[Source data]

____

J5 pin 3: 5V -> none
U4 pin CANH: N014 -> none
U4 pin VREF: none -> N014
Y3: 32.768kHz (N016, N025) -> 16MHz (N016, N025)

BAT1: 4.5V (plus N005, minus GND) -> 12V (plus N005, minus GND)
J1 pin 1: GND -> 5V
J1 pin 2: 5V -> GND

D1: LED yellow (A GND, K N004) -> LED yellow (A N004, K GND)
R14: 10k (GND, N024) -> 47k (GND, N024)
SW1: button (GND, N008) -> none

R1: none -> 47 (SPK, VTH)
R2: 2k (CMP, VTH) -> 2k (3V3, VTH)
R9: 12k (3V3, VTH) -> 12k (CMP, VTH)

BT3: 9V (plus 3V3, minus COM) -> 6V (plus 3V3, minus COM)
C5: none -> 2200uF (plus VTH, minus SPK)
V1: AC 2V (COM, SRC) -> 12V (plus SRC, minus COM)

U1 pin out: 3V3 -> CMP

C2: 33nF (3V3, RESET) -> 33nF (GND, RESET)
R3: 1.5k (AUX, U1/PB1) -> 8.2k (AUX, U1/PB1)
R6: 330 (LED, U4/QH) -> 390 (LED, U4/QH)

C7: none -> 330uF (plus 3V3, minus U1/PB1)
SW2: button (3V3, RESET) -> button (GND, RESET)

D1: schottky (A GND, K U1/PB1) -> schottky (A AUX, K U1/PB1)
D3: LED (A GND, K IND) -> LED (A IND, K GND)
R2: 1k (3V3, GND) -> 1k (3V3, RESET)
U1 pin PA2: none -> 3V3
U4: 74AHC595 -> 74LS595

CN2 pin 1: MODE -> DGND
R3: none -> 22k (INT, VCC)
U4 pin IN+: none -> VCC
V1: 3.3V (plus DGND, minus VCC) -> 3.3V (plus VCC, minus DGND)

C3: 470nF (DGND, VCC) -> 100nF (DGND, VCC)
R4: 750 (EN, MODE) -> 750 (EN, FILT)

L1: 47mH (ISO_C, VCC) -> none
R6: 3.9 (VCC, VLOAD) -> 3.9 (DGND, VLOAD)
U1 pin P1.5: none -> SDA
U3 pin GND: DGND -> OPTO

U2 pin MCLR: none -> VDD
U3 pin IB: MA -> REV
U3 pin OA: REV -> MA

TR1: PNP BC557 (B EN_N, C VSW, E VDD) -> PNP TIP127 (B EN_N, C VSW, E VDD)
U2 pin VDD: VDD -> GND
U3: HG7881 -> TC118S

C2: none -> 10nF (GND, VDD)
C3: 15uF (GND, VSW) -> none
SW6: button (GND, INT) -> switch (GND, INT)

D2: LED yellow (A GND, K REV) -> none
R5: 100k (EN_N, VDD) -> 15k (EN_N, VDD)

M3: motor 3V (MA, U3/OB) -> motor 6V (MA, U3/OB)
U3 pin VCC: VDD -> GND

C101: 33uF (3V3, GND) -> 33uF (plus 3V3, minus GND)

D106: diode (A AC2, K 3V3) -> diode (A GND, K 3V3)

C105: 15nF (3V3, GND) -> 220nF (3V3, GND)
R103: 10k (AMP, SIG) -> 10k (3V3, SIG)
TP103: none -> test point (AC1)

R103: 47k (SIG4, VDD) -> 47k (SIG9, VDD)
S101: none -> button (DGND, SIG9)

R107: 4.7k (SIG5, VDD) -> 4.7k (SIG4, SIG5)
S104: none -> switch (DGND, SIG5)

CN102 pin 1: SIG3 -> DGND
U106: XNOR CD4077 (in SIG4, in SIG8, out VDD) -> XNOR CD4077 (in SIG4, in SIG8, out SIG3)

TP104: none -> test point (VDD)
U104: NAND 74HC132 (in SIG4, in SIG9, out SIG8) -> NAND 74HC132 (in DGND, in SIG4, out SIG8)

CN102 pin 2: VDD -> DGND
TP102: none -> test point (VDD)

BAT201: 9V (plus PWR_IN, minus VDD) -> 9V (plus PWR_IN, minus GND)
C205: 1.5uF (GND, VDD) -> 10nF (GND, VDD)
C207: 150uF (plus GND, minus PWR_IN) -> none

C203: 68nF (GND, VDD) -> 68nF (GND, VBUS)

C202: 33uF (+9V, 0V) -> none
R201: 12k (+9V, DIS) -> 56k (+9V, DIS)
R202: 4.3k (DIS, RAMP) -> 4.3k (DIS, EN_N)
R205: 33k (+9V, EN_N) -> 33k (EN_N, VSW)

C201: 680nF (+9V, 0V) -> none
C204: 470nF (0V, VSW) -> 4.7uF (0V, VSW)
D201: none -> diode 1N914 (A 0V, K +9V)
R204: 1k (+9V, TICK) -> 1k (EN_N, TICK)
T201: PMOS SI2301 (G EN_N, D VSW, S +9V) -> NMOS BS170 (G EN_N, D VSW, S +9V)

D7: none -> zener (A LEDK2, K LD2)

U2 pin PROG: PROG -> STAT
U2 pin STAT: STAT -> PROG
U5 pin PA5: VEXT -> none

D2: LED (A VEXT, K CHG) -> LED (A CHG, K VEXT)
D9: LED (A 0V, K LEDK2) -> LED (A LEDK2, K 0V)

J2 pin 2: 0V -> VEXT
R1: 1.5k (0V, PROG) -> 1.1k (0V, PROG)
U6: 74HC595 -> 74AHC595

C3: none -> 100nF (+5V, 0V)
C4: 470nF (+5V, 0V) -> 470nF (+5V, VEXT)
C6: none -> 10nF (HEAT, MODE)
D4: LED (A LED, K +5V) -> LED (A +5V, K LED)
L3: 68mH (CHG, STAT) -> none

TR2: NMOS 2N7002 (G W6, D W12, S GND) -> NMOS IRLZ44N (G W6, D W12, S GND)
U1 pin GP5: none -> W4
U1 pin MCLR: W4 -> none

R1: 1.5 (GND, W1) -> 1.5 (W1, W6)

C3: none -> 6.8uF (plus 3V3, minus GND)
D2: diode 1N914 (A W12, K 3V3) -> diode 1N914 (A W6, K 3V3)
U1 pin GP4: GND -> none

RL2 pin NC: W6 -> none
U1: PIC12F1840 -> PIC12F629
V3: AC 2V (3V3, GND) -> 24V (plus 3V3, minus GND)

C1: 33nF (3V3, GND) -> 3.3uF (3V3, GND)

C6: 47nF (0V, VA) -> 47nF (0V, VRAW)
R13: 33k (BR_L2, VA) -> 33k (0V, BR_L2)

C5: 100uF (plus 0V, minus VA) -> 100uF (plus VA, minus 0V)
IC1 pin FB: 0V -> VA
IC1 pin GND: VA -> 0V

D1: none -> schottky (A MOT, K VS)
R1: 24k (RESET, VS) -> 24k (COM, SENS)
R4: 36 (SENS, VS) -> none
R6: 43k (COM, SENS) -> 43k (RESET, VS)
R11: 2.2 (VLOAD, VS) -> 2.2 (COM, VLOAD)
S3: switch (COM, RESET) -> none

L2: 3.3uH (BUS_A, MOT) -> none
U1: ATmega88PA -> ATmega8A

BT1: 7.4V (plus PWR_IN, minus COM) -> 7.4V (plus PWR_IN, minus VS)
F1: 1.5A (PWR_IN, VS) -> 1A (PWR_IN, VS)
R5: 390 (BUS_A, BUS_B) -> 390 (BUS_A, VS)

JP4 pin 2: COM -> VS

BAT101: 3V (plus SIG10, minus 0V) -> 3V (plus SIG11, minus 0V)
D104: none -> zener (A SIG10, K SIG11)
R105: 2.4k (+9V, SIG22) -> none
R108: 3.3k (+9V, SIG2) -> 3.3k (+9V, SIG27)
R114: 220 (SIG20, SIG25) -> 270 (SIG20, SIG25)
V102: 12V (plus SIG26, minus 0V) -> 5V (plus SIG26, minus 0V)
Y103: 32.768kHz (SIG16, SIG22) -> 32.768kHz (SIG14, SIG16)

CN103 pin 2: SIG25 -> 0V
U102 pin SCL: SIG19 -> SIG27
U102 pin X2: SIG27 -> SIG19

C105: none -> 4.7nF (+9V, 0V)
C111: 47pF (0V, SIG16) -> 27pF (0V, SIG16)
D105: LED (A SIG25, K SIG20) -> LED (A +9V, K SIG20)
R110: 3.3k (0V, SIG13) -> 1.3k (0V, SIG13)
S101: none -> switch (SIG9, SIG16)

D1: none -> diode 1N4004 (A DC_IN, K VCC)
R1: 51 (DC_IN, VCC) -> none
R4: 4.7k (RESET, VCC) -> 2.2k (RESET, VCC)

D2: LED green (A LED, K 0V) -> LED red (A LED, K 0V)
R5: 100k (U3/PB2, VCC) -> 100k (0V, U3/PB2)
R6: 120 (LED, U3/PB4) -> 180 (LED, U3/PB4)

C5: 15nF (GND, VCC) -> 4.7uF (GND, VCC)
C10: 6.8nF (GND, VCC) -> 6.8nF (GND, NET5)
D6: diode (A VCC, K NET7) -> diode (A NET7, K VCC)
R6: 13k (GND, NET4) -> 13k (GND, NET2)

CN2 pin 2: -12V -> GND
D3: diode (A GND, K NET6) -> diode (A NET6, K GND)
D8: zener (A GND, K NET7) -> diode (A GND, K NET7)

____

#### Work order
Your answer must be the lines from the first line of the entries above through the line that contains "U3: HG7881 -> TC118S", written out exactly.

#### Task answer
J5 pin 3: 5V -> none
U4 pin CANH: N014 -> none
U4 pin VREF: none -> N014
Y3: 32.768kHz (N016, N025) -> 16MHz (N016, N025)

BAT1: 4.5V (plus N005, minus GND) -> 12V (plus N005, minus GND)
J1 pin 1: GND -> 5V
J1 pin 2: 5V -> GND

D1: LED yellow (A GND, K N004) -> LED yellow (A N004, K GND)
R14: 10k (GND, N024) -> 47k (GND, N024)
SW1: button (GND, N008) -> none

R1: none -> 47 (SPK, VTH)
R2: 2k (CMP, VTH) -> 2k (3V3, VTH)
R9: 12k (3V3, VTH) -> 12k (CMP, VTH)

BT3: 9V (plus 3V3, minus COM) -> 6V (plus 3V3, minus COM)
C5: none -> 2200uF (plus VTH, minus SPK)
V1: AC 2V (COM, SRC) -> 12V (plus SRC, minus COM)

U1 pin out: 3V3 -> CMP

C2: 33nF (3V3, RESET) -> 33nF (GND, RESET)
R3: 1.5k (AUX, U1/PB1) -> 8.2k (AUX, U1/PB1)
R6: 330 (LED, U4/QH) -> 390 (LED, U4/QH)

C7: none -> 330uF (plus 3V3, minus U1/PB1)
SW2: button (3V3, RESET) -> button (GND, RESET)

D1: schottky (A GND, K U1/PB1) -> schottky (A AUX, K U1/PB1)
D3: LED (A GND, K IND) -> LED (A IND, K GND)
R2: 1k (3V3, GND) -> 1k (3V3, RESET)
U1 pin PA2: none -> 3V3
U4: 74AHC595 -> 74LS595

CN2 pin 1: MODE -> DGND
R3: none -> 22k (INT, VCC)
U4 pin IN+: none -> VCC
V1: 3.3V (plus DGND, minus VCC) -> 3.3V (plus VCC, minus DGND)

C3: 470nF (DGND, VCC) -> 100nF (DGND, VCC)
R4: 750 (EN, MODE) -> 750 (EN, FILT)

L1: 47mH (ISO_C, VCC) -> none
R6: 3.9 (VCC, VLOAD) -> 3.9 (DGND, VLOAD)
U1 pin P1.5: none -> SDA
U3 pin GND: DGND -> OPTO

U2 pin MCLR: none -> VDD
U3 pin IB: MA -> REV
U3 pin OA: REV -> MA

TR1: PNP BC557 (B EN_N, C VSW, E VDD) -> PNP TIP127 (B EN_N, C VSW, E VDD)
U2 pin VDD: VDD -> GND
U3: HG7881 -> TC118S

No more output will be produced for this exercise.